== PROBLEM TO SOLVE ==
The expected output is each line in the data below that includes the string "bowl".

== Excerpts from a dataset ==
*** Block opens ***

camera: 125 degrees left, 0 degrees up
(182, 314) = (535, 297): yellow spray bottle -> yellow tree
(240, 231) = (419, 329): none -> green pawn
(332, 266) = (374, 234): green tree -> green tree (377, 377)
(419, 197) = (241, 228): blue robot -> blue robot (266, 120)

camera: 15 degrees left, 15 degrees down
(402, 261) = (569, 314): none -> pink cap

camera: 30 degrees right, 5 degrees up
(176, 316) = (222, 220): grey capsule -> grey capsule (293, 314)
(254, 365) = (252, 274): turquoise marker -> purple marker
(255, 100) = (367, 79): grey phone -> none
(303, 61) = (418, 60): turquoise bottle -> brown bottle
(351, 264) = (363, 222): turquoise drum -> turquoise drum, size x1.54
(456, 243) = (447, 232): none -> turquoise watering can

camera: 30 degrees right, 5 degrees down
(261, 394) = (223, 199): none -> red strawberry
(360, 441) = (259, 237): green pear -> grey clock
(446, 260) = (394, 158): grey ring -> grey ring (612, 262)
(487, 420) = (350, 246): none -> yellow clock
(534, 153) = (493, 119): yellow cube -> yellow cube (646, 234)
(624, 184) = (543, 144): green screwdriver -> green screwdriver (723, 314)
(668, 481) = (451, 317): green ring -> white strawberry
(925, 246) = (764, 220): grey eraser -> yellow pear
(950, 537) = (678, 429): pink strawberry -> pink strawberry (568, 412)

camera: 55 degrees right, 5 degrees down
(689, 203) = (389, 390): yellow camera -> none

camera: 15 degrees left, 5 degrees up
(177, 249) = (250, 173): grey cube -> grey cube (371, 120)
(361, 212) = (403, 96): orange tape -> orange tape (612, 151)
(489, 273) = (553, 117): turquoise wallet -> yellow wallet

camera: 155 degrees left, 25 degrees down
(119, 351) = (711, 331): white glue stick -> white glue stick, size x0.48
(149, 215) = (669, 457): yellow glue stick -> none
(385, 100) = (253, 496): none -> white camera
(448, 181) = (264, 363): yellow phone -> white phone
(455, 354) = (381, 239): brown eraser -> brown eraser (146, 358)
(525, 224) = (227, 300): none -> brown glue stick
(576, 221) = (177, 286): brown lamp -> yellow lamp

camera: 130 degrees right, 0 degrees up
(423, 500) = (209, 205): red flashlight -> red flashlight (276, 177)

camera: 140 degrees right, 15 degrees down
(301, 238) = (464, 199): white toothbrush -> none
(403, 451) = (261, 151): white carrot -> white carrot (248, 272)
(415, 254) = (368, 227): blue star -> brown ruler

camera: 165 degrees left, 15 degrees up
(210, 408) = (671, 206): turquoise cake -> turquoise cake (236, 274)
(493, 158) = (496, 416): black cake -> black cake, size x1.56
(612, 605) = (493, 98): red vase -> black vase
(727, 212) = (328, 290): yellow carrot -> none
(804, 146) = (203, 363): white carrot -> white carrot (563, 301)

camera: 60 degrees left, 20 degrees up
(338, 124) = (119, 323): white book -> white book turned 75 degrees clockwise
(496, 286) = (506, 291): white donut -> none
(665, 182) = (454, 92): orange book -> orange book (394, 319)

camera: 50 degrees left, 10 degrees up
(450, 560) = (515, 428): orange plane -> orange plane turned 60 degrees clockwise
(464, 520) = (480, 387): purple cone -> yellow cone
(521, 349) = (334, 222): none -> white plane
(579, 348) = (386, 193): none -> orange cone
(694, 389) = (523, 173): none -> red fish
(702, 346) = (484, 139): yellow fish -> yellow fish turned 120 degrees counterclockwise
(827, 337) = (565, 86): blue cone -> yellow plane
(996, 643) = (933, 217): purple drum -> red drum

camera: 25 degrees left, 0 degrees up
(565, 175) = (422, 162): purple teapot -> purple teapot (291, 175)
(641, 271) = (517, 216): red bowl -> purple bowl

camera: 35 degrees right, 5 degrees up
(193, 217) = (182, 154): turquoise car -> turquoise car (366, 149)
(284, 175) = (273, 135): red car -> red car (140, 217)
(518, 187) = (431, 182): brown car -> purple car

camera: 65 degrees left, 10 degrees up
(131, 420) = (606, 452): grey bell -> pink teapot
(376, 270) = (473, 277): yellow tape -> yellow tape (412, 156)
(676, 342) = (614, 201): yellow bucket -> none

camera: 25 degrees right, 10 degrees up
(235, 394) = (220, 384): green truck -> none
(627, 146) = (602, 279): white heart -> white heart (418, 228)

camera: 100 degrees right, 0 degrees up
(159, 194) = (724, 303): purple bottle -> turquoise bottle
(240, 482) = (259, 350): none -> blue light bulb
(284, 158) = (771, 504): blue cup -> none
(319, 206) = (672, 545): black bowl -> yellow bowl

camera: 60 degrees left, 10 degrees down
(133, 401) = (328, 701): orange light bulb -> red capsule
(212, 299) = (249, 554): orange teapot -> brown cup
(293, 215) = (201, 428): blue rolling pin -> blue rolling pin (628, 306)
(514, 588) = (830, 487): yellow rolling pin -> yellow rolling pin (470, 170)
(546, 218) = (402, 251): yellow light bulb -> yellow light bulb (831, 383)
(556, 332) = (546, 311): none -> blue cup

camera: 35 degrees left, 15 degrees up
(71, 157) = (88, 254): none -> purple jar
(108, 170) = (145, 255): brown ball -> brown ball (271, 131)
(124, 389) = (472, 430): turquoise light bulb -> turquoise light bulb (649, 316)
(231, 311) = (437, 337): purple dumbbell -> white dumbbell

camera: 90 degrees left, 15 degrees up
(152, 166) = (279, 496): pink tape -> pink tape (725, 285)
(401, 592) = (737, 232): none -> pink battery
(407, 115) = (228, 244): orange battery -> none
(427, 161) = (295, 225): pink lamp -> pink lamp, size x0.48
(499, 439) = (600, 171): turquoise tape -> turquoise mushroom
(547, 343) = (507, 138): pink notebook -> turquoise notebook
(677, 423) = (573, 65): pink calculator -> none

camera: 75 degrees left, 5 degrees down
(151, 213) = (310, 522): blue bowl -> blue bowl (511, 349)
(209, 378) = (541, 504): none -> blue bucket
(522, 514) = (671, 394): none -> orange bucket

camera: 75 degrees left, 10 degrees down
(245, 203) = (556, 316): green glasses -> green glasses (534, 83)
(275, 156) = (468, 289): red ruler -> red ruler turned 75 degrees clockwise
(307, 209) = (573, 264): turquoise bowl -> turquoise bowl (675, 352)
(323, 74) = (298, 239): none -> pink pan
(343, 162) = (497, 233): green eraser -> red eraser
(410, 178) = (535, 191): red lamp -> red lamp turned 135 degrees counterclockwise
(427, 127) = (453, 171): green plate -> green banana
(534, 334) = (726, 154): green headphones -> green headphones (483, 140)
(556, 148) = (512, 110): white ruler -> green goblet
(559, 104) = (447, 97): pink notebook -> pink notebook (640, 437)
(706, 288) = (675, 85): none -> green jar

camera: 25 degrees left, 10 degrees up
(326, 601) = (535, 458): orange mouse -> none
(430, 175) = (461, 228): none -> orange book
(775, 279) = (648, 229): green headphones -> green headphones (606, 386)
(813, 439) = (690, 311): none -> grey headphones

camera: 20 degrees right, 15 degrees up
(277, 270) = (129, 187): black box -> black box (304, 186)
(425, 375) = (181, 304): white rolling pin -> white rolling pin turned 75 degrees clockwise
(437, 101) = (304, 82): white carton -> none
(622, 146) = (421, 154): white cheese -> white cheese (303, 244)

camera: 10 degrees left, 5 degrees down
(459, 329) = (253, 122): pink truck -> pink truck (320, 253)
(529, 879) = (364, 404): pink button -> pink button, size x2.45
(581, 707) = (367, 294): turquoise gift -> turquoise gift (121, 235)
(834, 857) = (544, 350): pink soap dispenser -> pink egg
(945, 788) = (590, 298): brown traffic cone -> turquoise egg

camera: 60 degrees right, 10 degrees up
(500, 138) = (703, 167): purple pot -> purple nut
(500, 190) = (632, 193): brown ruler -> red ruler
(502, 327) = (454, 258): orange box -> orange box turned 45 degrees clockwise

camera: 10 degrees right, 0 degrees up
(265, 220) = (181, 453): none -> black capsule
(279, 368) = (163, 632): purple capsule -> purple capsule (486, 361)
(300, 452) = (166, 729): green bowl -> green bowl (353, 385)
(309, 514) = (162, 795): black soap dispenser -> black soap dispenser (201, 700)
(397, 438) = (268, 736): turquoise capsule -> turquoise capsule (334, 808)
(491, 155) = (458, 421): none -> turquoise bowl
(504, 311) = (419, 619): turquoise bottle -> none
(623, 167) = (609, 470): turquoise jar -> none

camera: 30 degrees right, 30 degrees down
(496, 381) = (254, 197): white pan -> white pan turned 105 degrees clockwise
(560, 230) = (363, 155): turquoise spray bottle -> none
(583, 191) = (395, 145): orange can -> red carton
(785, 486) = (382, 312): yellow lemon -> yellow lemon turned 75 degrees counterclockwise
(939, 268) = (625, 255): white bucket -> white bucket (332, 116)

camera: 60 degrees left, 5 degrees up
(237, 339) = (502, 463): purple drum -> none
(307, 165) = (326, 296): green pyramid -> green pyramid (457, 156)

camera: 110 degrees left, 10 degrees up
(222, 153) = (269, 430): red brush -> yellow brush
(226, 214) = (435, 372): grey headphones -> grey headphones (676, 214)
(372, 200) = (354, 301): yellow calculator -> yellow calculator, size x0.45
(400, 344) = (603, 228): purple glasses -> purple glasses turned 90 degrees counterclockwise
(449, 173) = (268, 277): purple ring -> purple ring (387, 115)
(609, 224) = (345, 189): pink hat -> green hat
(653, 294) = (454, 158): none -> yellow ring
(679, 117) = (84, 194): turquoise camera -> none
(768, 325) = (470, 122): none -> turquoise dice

*** Block closes ***

== ANSWER TO THIS TASK ==
(641, 271) = (517, 216): red bowl -> purple bowl
(319, 206) = (672, 545): black bowl -> yellow bowl
(151, 213) = (310, 522): blue bowl -> blue bowl (511, 349)
(307, 209) = (573, 264): turquoise bowl -> turquoise bowl (675, 352)
(300, 452) = (166, 729): green bowl -> green bowl (353, 385)
(491, 155) = (458, 421): none -> turquoise bowl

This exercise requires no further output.